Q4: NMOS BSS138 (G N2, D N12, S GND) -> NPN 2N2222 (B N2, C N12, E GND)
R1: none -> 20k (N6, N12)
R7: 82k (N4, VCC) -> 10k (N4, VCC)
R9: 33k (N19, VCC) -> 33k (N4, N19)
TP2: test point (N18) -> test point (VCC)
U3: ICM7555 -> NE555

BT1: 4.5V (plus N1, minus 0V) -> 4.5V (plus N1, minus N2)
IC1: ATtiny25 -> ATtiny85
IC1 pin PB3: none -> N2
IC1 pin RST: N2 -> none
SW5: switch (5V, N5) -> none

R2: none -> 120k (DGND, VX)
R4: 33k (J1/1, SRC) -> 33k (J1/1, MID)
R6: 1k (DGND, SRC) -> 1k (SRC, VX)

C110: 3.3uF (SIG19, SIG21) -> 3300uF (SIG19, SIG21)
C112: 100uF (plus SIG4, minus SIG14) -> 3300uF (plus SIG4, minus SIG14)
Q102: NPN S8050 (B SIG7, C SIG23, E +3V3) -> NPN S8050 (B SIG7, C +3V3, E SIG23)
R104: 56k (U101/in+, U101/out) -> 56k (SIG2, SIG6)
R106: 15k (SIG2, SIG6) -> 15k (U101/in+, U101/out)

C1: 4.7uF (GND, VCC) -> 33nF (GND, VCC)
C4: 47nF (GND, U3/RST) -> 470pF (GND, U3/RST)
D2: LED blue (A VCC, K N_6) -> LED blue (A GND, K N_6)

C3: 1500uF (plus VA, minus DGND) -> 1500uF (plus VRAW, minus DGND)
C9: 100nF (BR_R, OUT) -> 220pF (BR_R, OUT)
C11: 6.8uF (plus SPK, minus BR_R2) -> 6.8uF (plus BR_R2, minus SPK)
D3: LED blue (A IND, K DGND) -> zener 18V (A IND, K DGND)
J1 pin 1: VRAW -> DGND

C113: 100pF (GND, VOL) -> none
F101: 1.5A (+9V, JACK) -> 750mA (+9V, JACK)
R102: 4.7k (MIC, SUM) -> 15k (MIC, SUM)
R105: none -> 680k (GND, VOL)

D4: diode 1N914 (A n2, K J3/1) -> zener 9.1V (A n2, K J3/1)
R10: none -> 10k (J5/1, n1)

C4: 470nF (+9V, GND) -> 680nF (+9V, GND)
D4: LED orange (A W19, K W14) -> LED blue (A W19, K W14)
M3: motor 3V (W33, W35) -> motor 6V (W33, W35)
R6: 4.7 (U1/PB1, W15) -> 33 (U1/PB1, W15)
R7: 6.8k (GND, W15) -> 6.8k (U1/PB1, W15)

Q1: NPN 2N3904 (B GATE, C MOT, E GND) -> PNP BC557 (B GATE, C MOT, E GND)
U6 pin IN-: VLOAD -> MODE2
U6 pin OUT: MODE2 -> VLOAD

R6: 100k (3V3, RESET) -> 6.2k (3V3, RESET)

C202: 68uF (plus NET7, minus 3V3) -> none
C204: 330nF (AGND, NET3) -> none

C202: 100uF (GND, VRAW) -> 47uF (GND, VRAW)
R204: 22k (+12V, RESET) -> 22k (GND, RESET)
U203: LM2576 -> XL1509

§ Instructions for the task
Scan the data above for the word "DGND". Copy every line in which it is found.

§ Answer box
R2: none -> 120k (DGND, VX)
R6: 1k (DGND, SRC) -> 1k (SRC, VX)
C3: 1500uF (plus VA, minus DGND) -> 1500uF (plus VRAW, minus DGND)
D3: LED blue (A IND, K DGND) -> zener 18V (A IND, K DGND)
J1 pin 1: VRAW -> DGND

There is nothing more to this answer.